§ GOAL OF THE EXERCISE
Instruction for the entries that follow: retype exactly the lines from the line with "U3 pin SCL: SDA -> SCL" to the line with "U1 pin in+: none -> N8", both included, and omit all others.

##### RECORDED INFORMATION #####

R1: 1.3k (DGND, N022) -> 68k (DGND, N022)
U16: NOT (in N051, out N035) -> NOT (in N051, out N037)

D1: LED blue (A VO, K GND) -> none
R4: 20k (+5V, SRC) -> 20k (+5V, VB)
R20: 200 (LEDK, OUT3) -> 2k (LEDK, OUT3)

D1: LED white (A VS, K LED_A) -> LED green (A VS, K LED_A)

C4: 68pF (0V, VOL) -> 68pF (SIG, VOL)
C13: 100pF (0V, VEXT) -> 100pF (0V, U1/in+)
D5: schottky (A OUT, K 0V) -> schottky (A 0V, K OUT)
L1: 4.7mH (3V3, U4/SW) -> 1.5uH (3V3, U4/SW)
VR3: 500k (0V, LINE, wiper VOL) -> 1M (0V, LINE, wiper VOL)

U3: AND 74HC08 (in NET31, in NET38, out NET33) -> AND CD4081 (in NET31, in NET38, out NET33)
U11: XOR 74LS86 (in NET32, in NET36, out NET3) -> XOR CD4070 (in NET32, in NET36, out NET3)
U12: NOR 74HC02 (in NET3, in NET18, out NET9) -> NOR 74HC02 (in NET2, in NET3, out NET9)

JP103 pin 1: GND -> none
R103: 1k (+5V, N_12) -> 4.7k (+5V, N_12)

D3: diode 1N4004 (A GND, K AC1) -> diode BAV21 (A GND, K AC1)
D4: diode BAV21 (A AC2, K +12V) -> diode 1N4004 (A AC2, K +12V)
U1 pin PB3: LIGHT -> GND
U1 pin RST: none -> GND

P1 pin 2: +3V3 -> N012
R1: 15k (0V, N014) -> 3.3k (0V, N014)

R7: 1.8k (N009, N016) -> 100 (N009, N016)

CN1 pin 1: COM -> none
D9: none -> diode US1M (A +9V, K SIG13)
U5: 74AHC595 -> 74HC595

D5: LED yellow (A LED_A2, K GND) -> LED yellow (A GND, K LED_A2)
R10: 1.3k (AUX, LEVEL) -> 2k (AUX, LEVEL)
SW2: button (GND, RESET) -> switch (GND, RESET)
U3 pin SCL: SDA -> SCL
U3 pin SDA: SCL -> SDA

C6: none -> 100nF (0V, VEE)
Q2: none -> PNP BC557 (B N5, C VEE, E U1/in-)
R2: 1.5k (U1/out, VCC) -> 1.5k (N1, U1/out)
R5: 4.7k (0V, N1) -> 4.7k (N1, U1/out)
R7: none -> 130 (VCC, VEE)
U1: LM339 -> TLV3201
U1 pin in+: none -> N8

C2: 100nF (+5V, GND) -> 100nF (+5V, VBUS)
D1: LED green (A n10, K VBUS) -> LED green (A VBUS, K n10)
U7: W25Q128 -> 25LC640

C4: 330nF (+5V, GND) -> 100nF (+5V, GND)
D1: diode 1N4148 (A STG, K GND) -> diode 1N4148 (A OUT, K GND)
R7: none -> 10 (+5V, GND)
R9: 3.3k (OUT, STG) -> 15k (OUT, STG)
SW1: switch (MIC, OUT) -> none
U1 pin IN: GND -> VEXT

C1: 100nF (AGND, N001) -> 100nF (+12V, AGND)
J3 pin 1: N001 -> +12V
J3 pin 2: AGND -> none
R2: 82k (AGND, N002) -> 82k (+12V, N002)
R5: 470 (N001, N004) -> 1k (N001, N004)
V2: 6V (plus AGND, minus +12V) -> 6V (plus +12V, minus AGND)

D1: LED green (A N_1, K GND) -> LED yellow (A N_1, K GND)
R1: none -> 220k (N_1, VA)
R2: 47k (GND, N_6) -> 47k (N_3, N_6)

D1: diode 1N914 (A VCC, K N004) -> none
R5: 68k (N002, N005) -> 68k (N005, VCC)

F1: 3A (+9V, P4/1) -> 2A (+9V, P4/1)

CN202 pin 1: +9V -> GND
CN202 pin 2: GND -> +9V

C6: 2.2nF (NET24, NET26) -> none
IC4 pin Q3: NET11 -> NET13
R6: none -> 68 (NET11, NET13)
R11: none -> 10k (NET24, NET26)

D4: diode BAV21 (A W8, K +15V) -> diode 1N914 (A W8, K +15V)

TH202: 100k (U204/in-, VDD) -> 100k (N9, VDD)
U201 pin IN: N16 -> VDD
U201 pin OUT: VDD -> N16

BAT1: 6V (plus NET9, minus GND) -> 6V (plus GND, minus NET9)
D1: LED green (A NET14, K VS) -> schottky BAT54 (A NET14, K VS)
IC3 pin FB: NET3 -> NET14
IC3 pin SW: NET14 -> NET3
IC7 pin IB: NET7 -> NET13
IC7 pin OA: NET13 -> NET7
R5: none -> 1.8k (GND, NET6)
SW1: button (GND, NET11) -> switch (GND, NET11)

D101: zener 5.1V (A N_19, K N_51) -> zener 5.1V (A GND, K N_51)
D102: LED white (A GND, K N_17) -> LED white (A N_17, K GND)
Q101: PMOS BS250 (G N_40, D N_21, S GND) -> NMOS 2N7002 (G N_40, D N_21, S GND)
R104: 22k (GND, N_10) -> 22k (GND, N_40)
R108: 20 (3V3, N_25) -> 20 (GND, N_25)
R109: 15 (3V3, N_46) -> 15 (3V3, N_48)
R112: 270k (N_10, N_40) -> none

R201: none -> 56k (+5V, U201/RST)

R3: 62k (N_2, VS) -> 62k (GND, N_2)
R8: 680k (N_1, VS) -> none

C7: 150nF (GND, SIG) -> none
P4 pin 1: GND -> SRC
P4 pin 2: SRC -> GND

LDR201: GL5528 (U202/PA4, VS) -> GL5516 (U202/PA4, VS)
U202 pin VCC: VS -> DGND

#####

§ WRITTEN SOLUTION
U3 pin SCL: SDA -> SCL
U3 pin SDA: SCL -> SDA

C6: none -> 100nF (0V, VEE)
Q2: none -> PNP BC557 (B N5, C VEE, E U1/in-)
R2: 1.5k (U1/out, VCC) -> 1.5k (N1, U1/out)
R5: 4.7k (0V, N1) -> 4.7k (N1, U1/out)
R7: none -> 130 (VCC, VEE)
U1: LM339 -> TLV3201
U1 pin in+: none -> N8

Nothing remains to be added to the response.